WHAT THE TASK REQUIRES | Only the lines from the top of the listing below to the line that has "(285, 470) = (415, 480): blue" should be echoed, with both ends kept and pictures left out.
════════════════
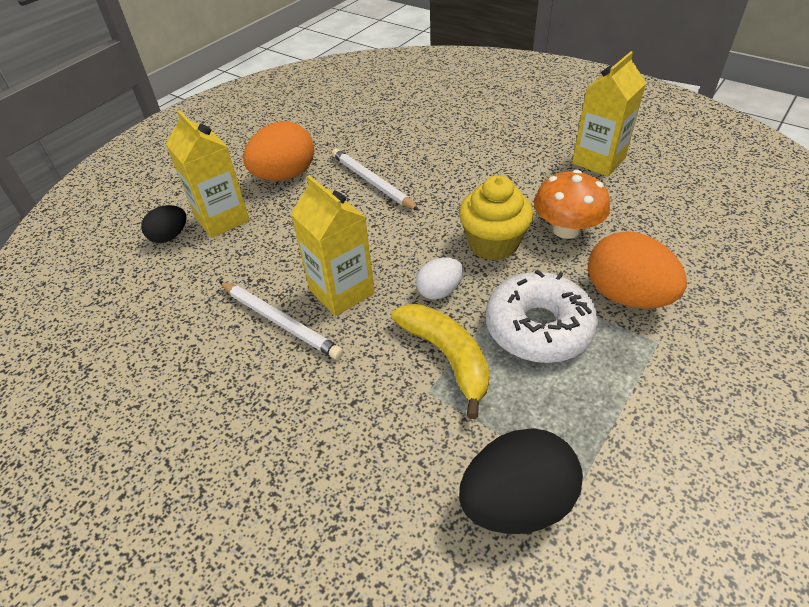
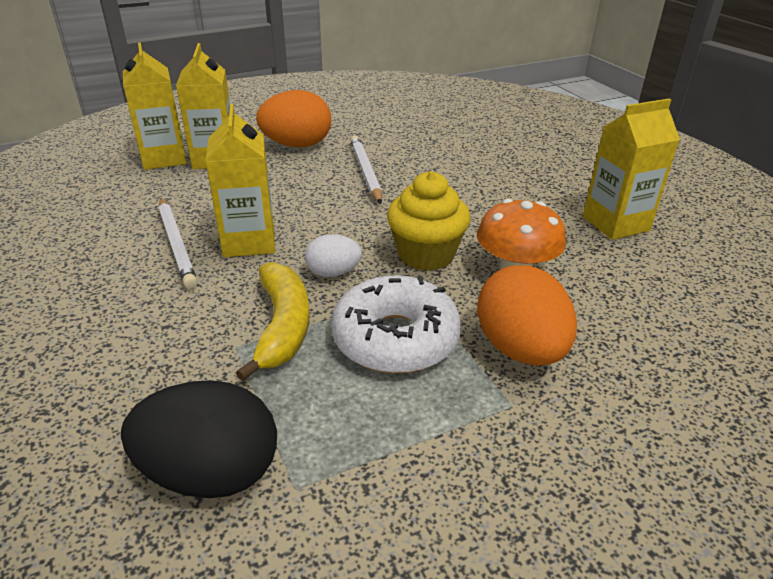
camera: 25 degrees right, 10 degrees down
(170, 236) = (164, 158): black egg -> yellow carton

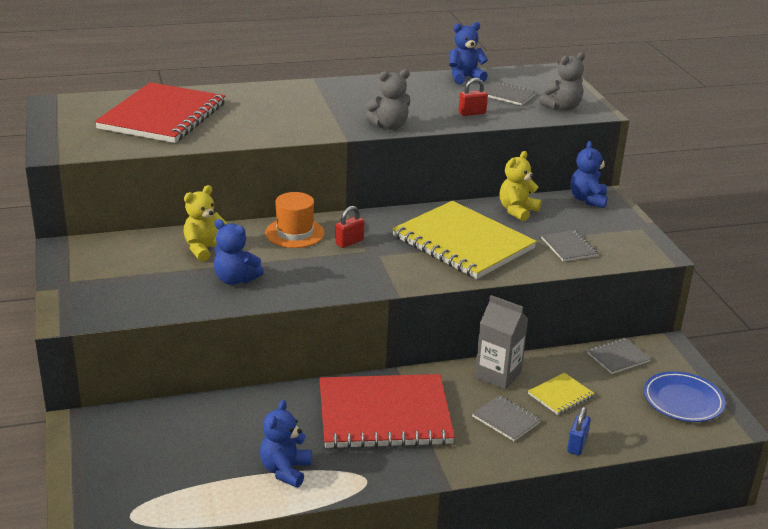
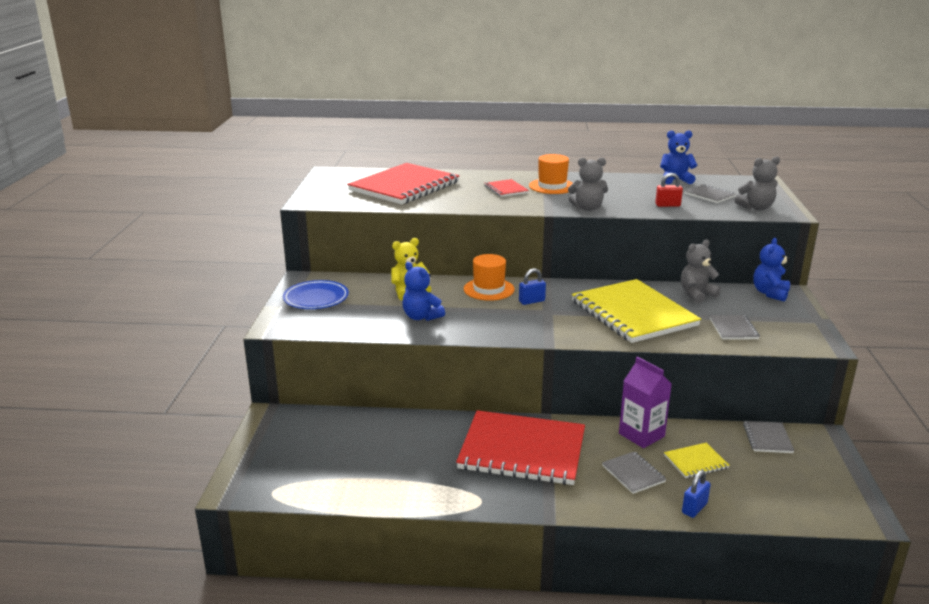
camera: 20 degrees right, 5 degrees down
(285, 109) = (506, 189): none -> red notebook
(285, 470) = (415, 480): blue teddy bear -> none
(335, 99) = (552, 186): none -> orange hat
(349, 242) = (531, 301): red padlock -> blue padlock
(498, 375) = (641, 435): grey carton -> purple carton
(517, 211) = (696, 294): yellow teddy bear -> grey teddy bear
(618, 357) = (767, 438): grey notebook -> grey notebook turned 75 degrees counterclockwise
(683, 401) = (821, 487): blue plate -> blue plate (316, 298)

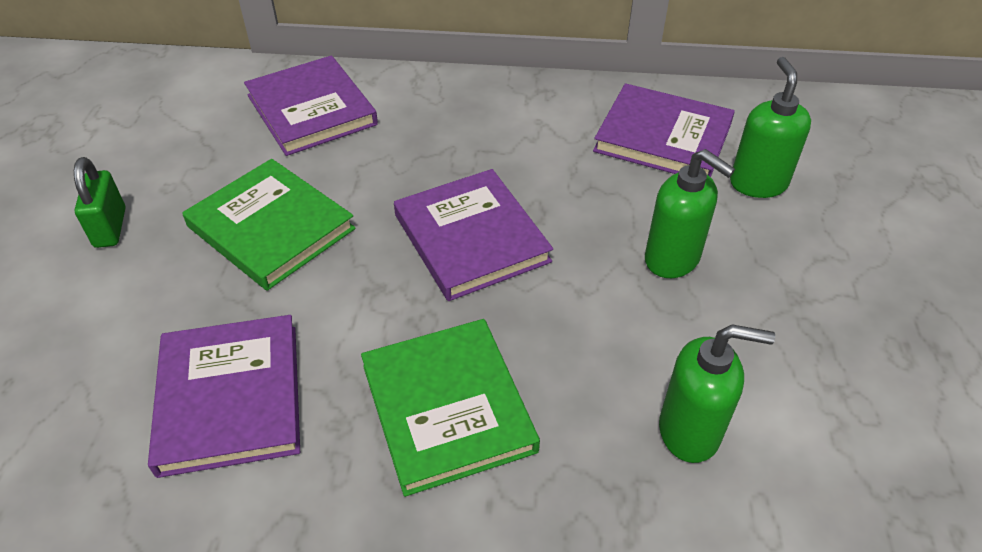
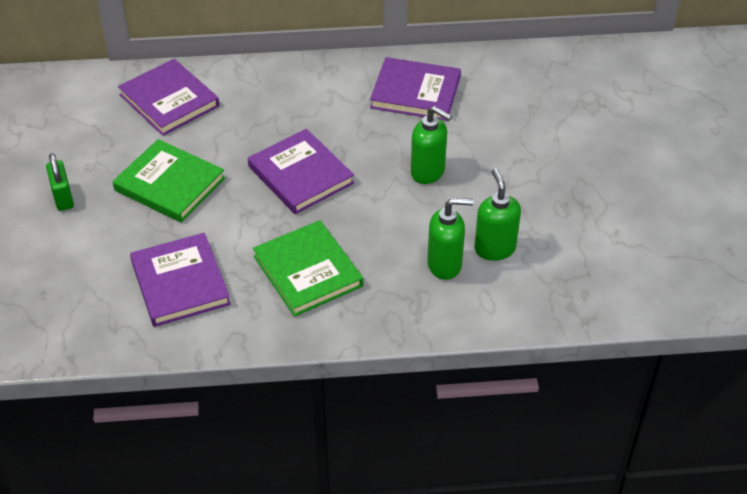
camera: 10 degrees left, 0 degrees up
(758, 183) = (479, 117): green soap dispenser -> green soap dispenser (494, 248)

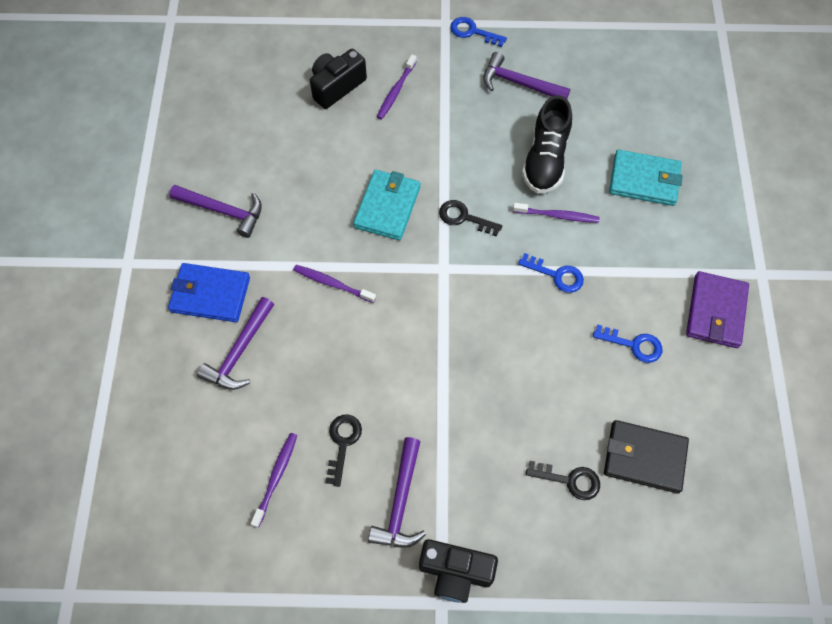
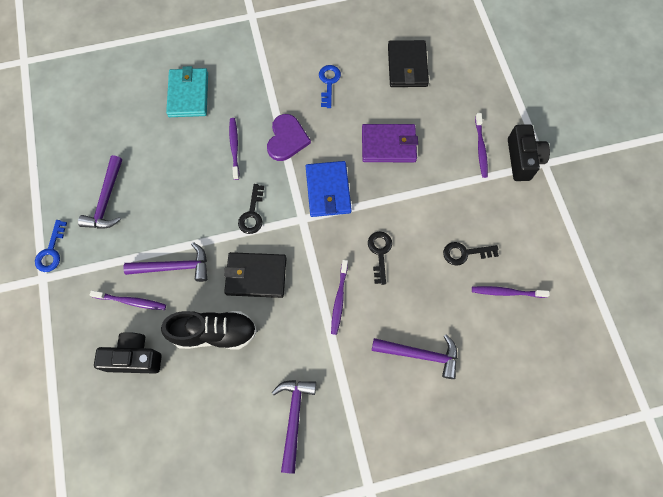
camera: 105 degrees left, 5 degrees up
(210, 294) = (378, 398): blue wallet -> blue wallet (328, 190)
(336, 86) = (134, 357): black camera -> black camera turned 150 degrees clockwise
(387, 207) = (256, 276): turquoise wallet -> black wallet
(400, 501) = (491, 203): purple hammer -> purple hammer (174, 267)
(487, 517) = (480, 148): none -> purple toothbrush
(545, 160) = (183, 165): black shoe -> black shoe (214, 333)
(557, 275) = (287, 139): blue key -> purple heart
(570, 480) = (438, 105): black key -> black key (379, 252)
(716, 312) = (289, 38): purple wallet -> purple wallet (388, 145)

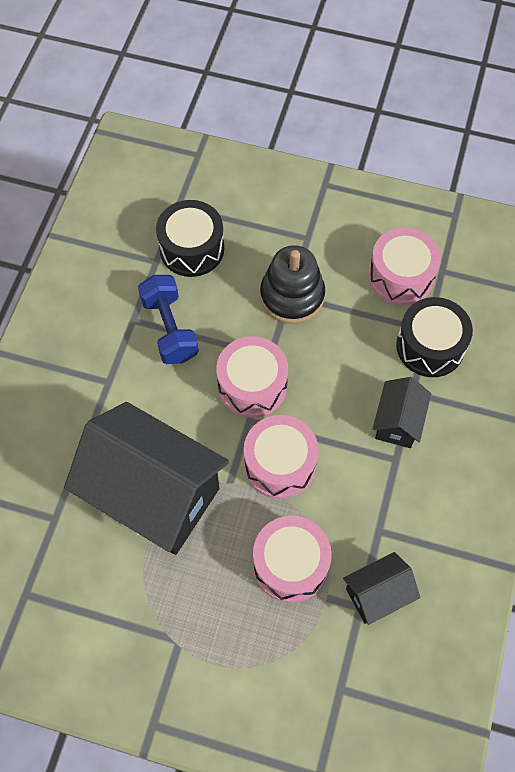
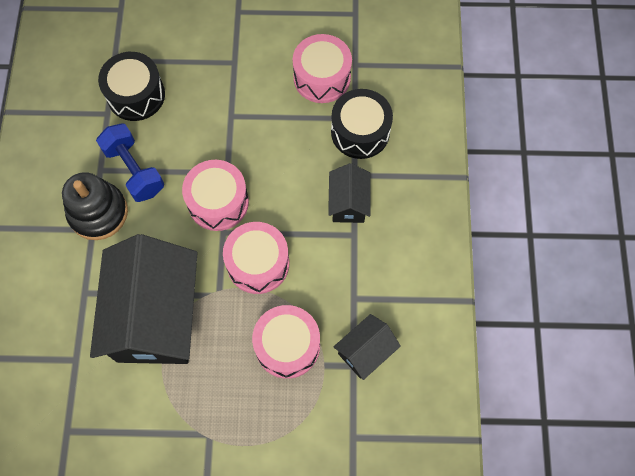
camera: 15 degrees left, 5 degrees up
(154, 494) = (156, 317): black house -> black house turned 75 degrees clockwise
(292, 296) = (233, 116): black stacking toy -> black stacking toy (98, 213)

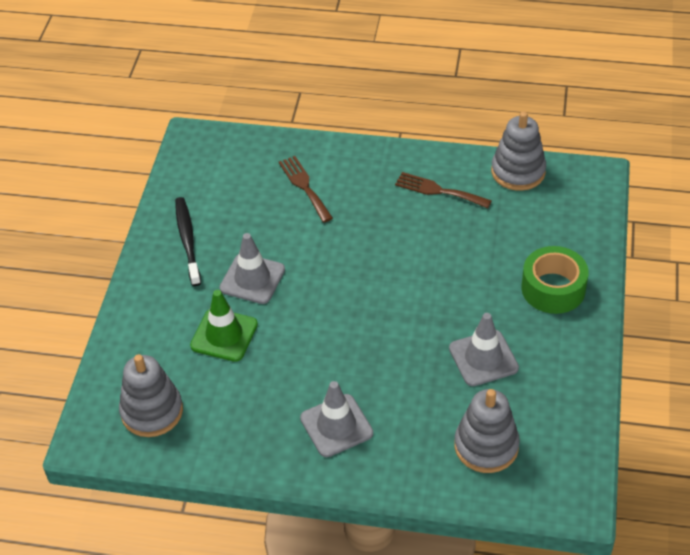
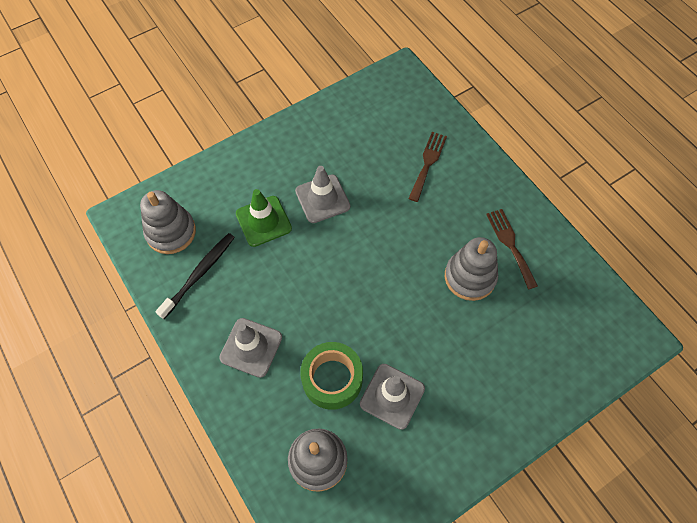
camera: 45 degrees right, 15 degrees up
(187, 240) = (318, 138): black toothbrush -> black toothbrush (199, 274)
(518, 171) = (584, 281): grey stacking toy -> grey stacking toy (470, 277)
(553, 288) = (501, 394): green tape -> green tape (332, 379)

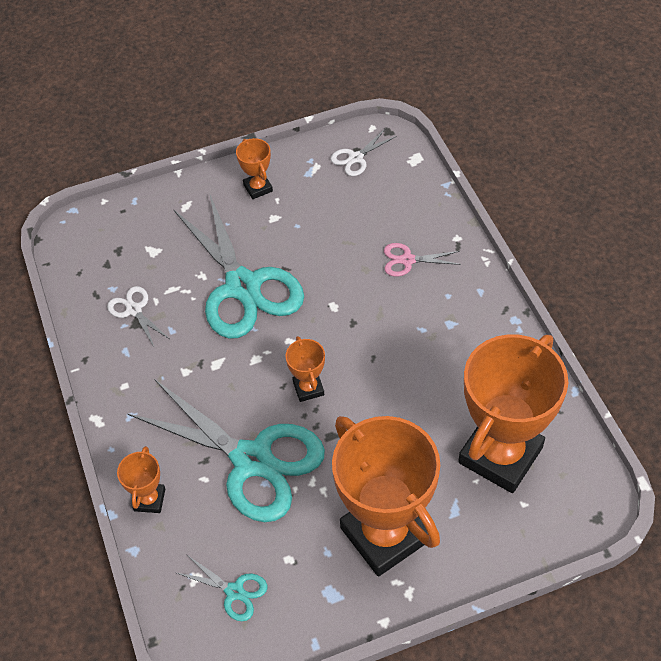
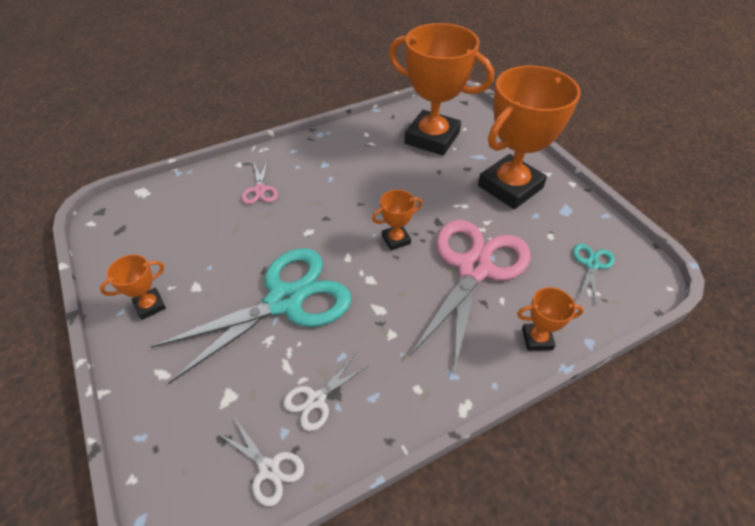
camera: 100 degrees left, 5 degrees down
(252, 460) = (474, 268): turquoise scissors -> pink scissors
(356, 158) = (129, 231): white scissors -> white scissors (269, 469)

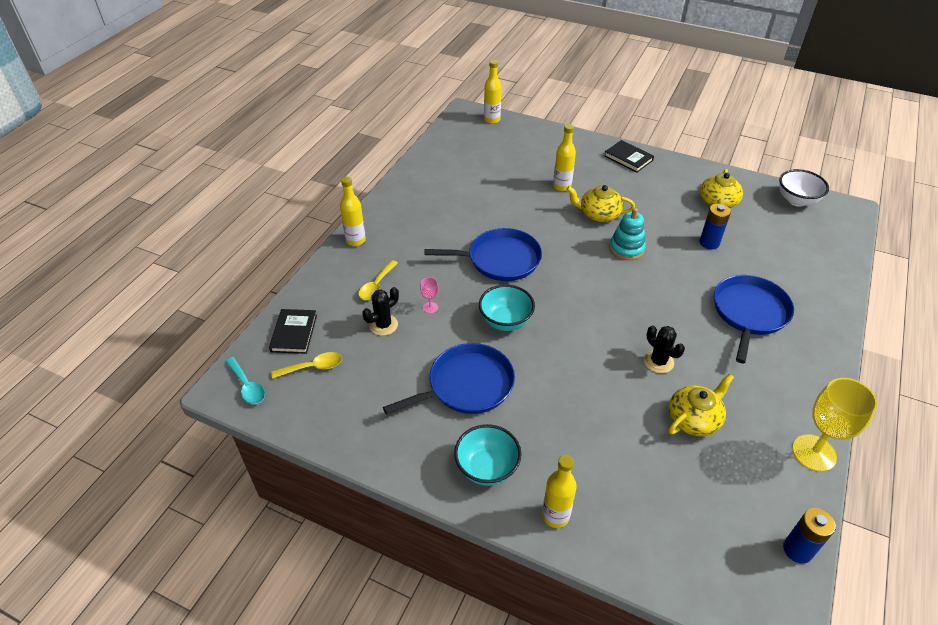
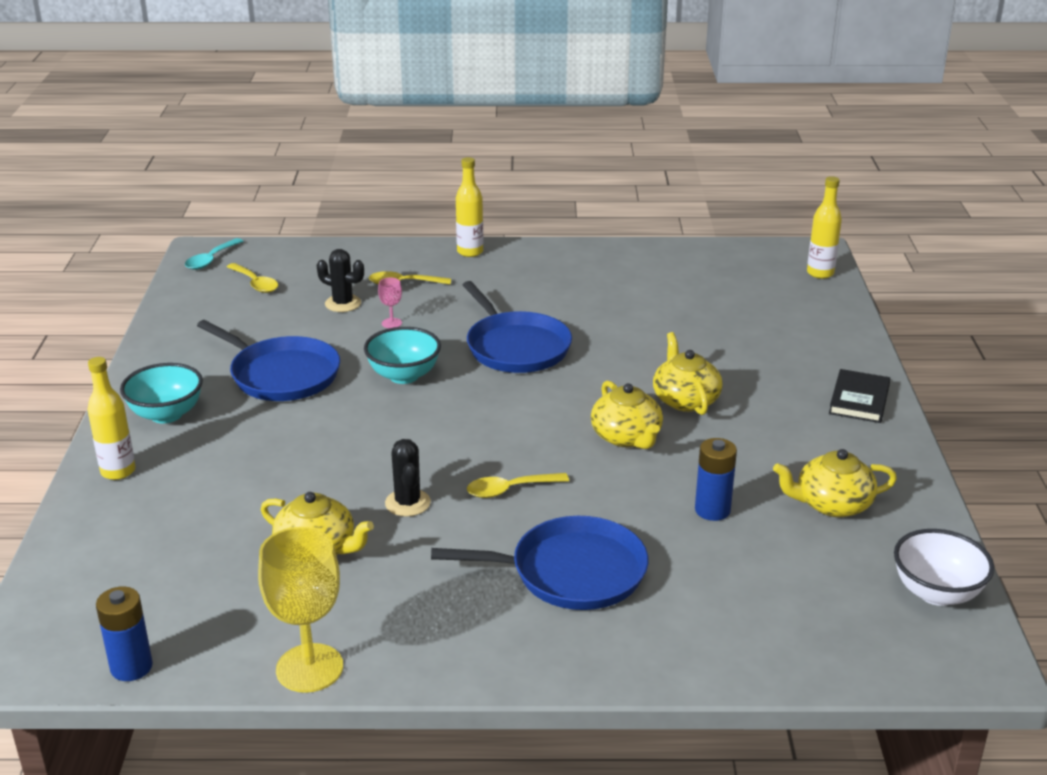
camera: 65 degrees right, 15 degrees down
(294, 333) = (297, 261): black book -> none
(562, 186) = (720, 358): yellow bottle -> none
(626, 248) = (626, 437): turquoise stacking toy -> yellow teapot
(658, 361) = (407, 503): black cactus -> black cactus turned 45 degrees counterclockwise
(661, 312) = (510, 490): none -> yellow spoon

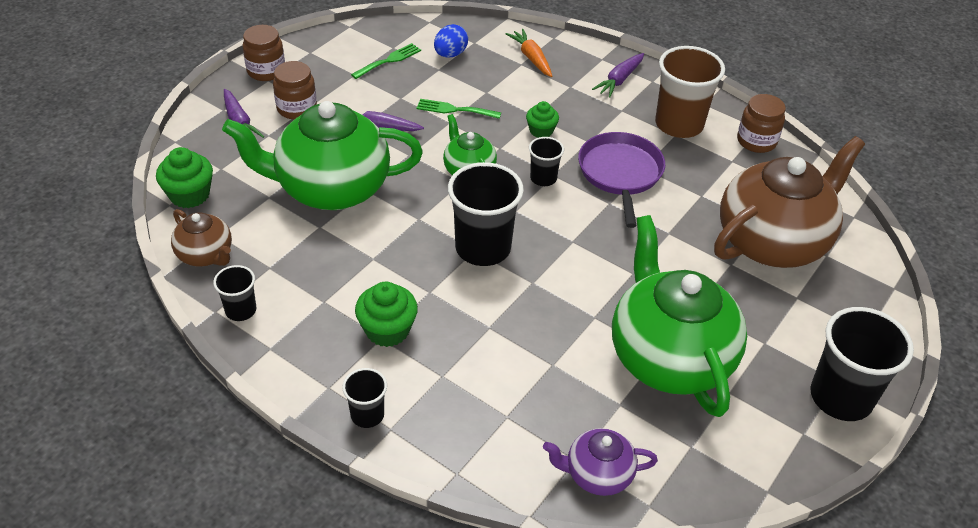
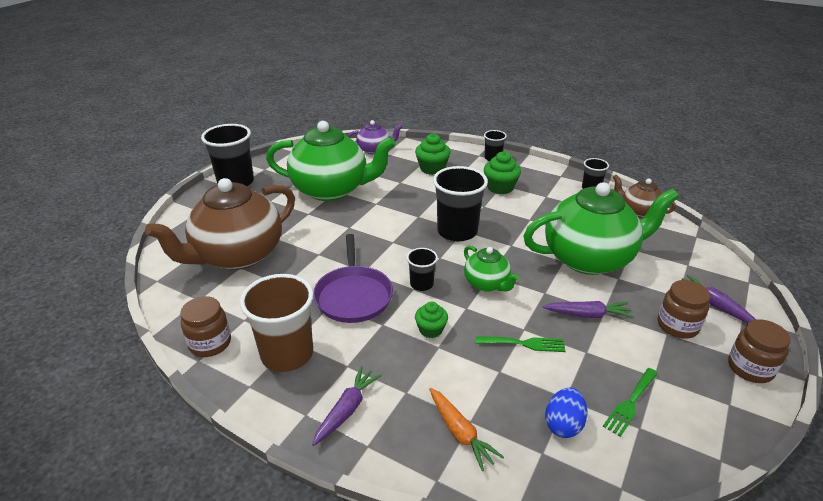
camera: 175 degrees right, 10 degrees down
(189, 195) = (689, 244): green cupcake -> green cupcake (432, 168)
(669, 357) = (331, 190): green teapot -> green teapot turned 60 degrees counterclockwise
════════════════
TASK RESULT |
camera: 25 degrees right, 10 degrees down
(170, 236) = (164, 158): black egg -> yellow carton

camera: 20 degrees right, 5 degrees down
(285, 109) = (506, 189): none -> red notebook
(285, 470) = (415, 480): blue teddy bear -> none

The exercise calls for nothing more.